* Listed entries

──────

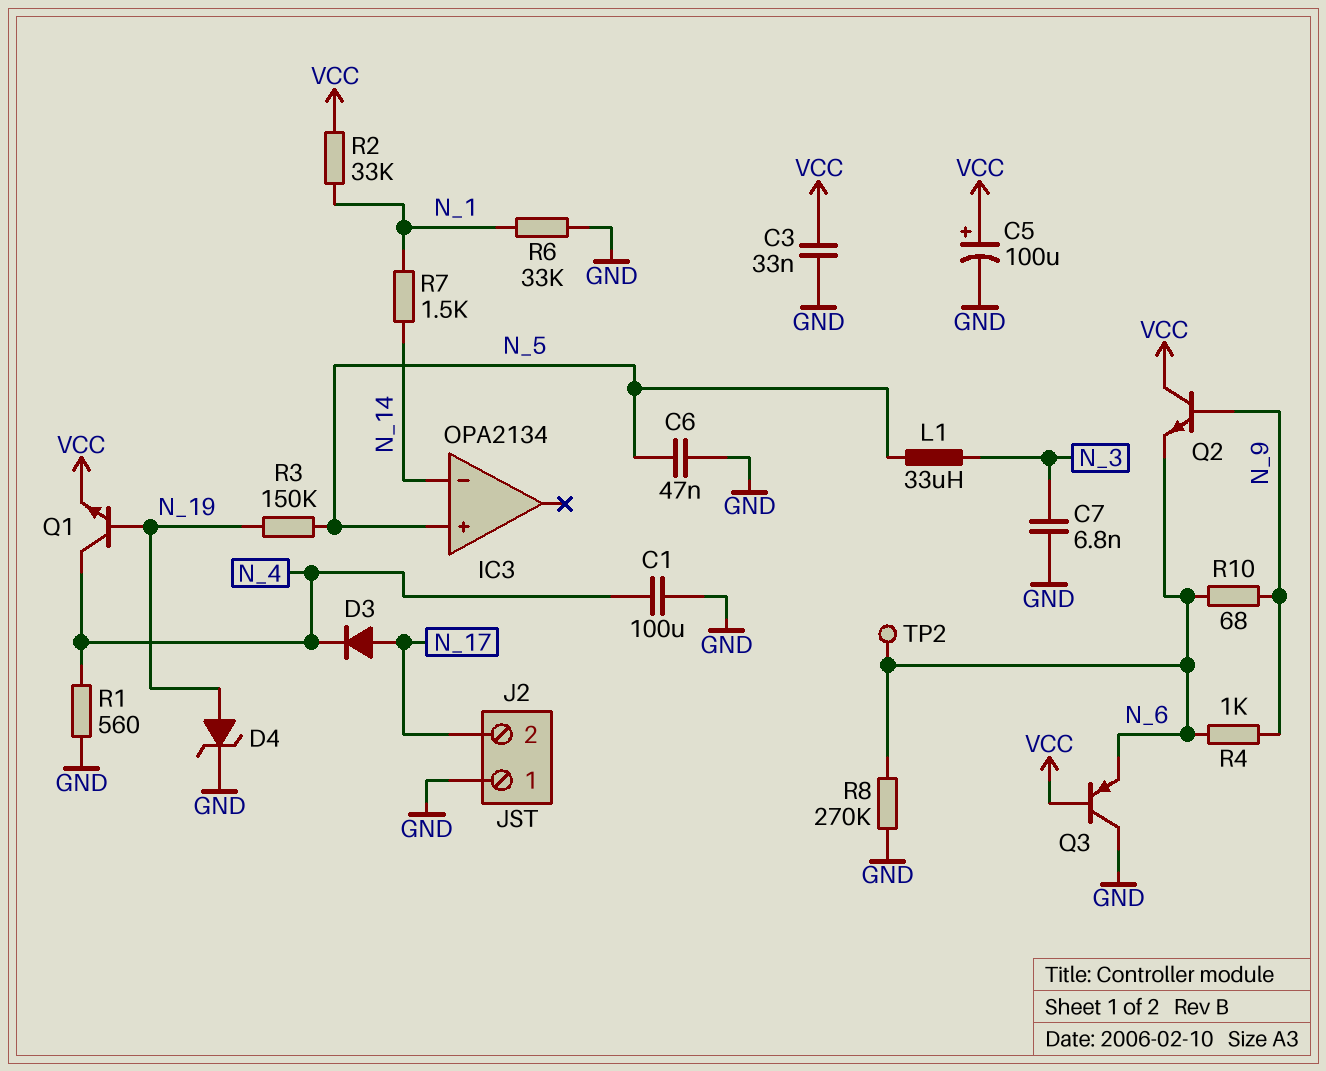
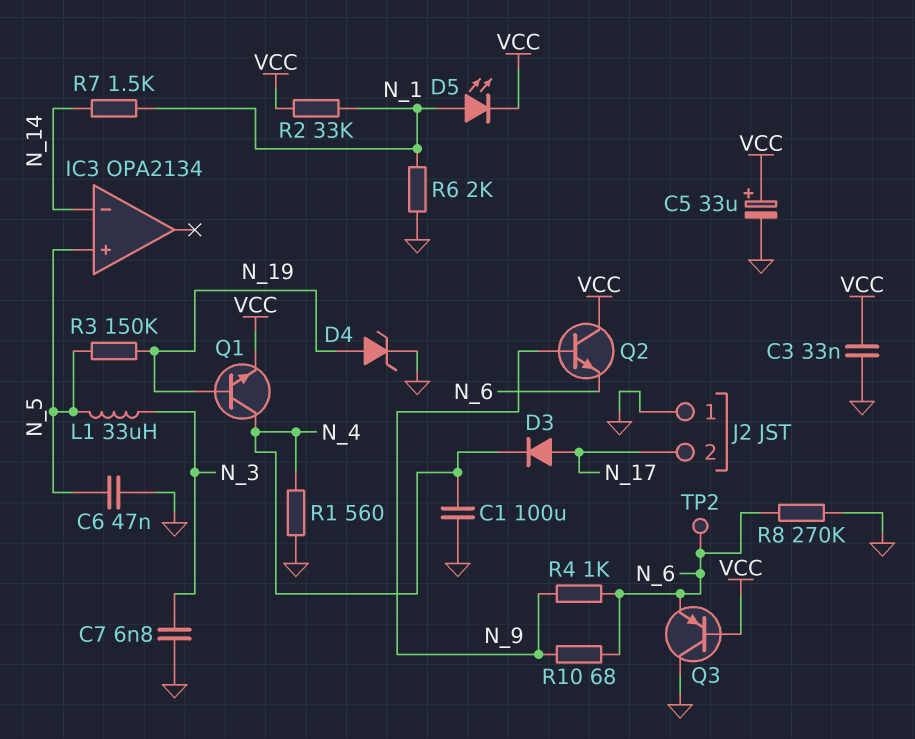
C5: 100uF (plus VCC, minus GND) -> 33uF (plus VCC, minus GND)
D5: none -> LED (A N_1, K VCC)
R6: 33k (GND, N_1) -> 2k (GND, N_1)

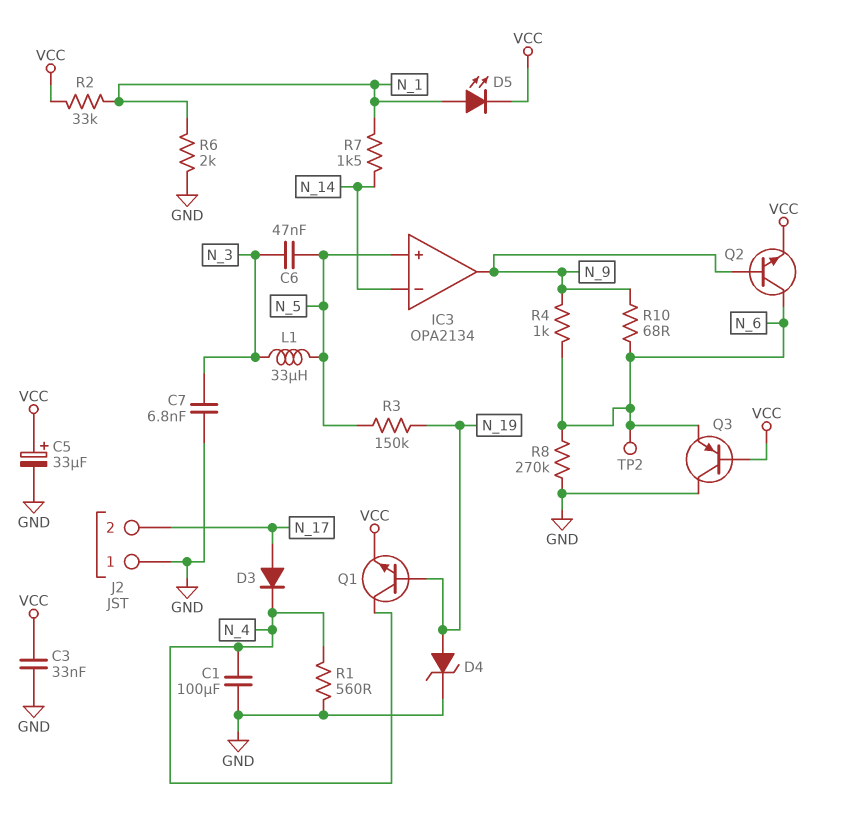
C6: 47nF (GND, N_5) -> 47nF (N_3, N_5)
IC3 pin out: none -> N_9
Q2: NPN (B N_9, C VCC, E N_6) -> NPN (B N_9, C N_6, E VCC)

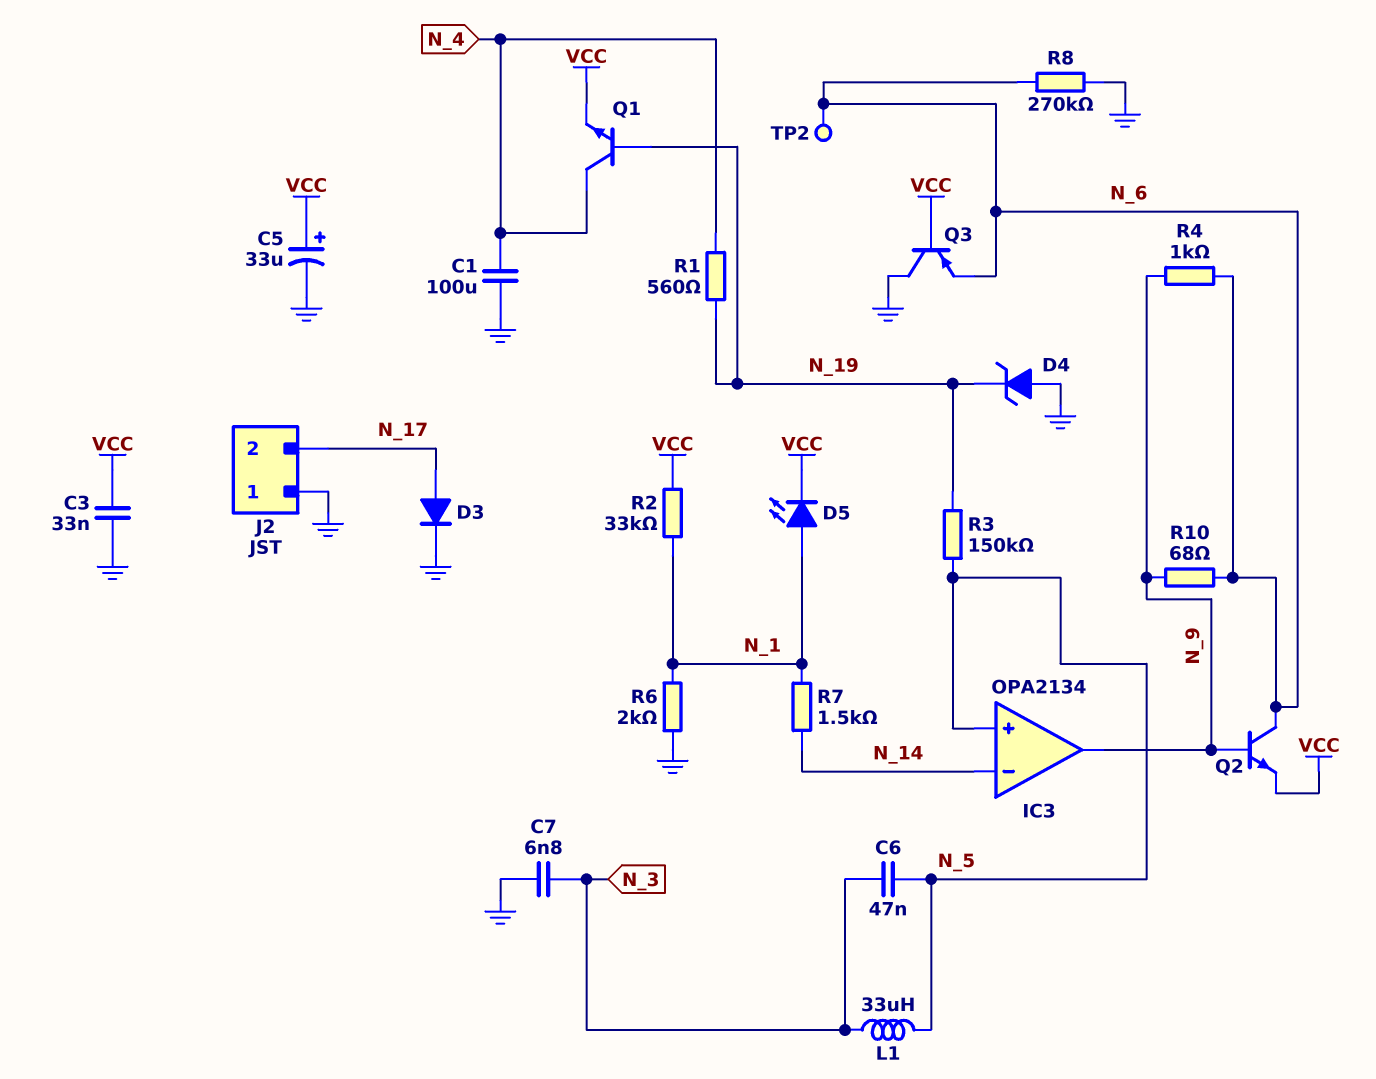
D3: diode (A N_17, K N_4) -> diode (A N_17, K GND)
D4: zener (A N_19, K GND) -> zener (A GND, K N_19)
R1: 560 (GND, N_4) -> 560 (N_4, N_19)

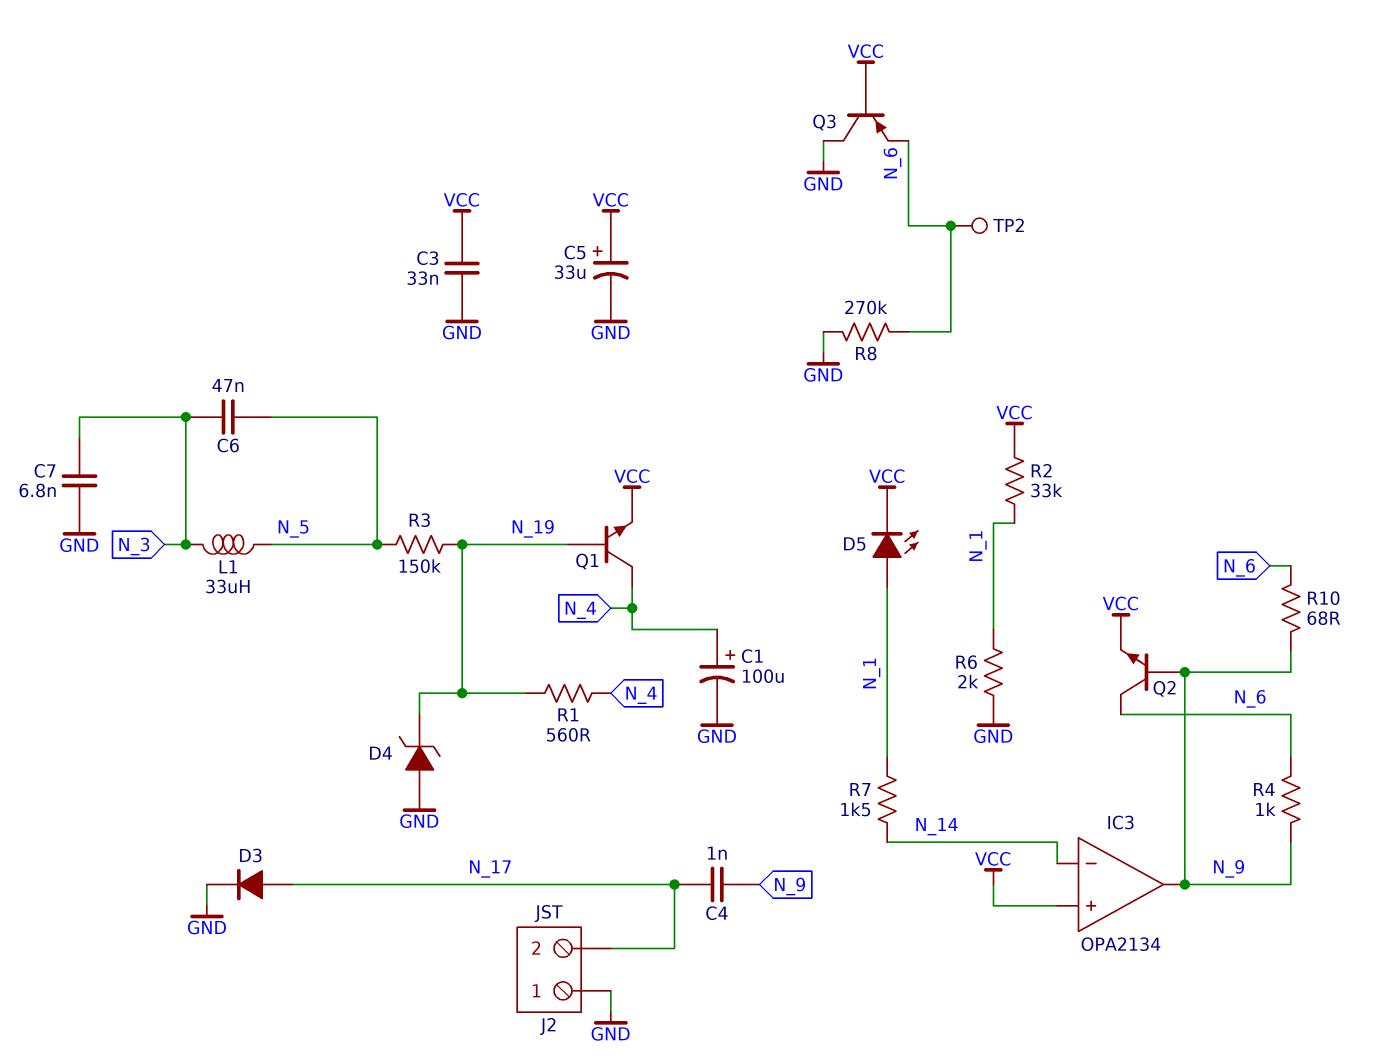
C1: 100uF (GND, N_4) -> 100uF (plus N_4, minus GND)
C4: none -> 1nF (N_9, N_17)
IC3 pin in+: N_5 -> VCC

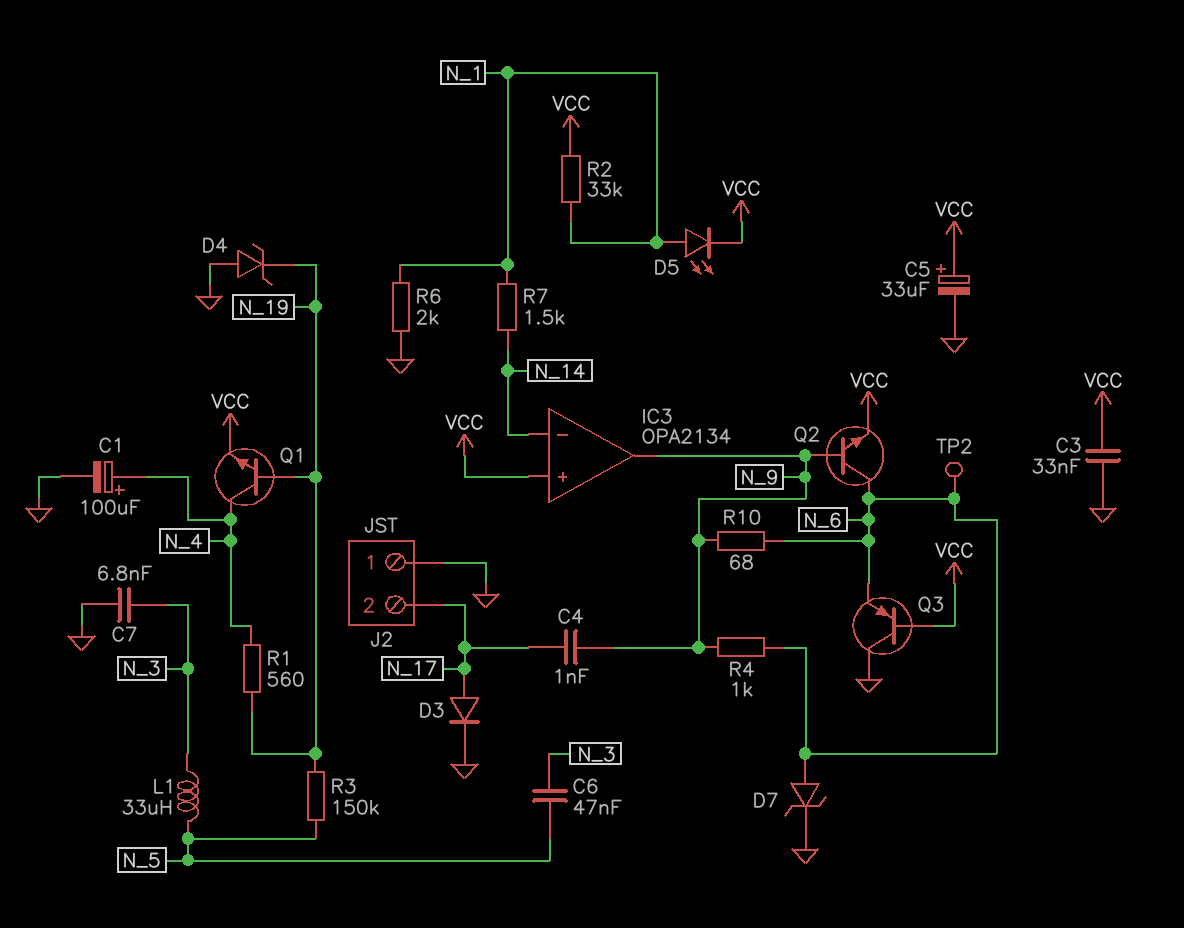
D7: none -> zener (A N_6, K GND)
R8: 270k (GND, N_6) -> none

──────

* Directions
Could you repeat exactly the lines from the first one of the records above through the line containing "D4: zener (A", leaving out any pictures?

* Answer box
C5: 100uF (plus VCC, minus GND) -> 33uF (plus VCC, minus GND)
D5: none -> LED (A N_1, K VCC)
R6: 33k (GND, N_1) -> 2k (GND, N_1)

C6: 47nF (GND, N_5) -> 47nF (N_3, N_5)
IC3 pin out: none -> N_9
Q2: NPN (B N_9, C VCC, E N_6) -> NPN (B N_9, C N_6, E VCC)

D3: diode (A N_17, K N_4) -> diode (A N_17, K GND)
D4: zener (A N_19, K GND) -> zener (A GND, K N_19)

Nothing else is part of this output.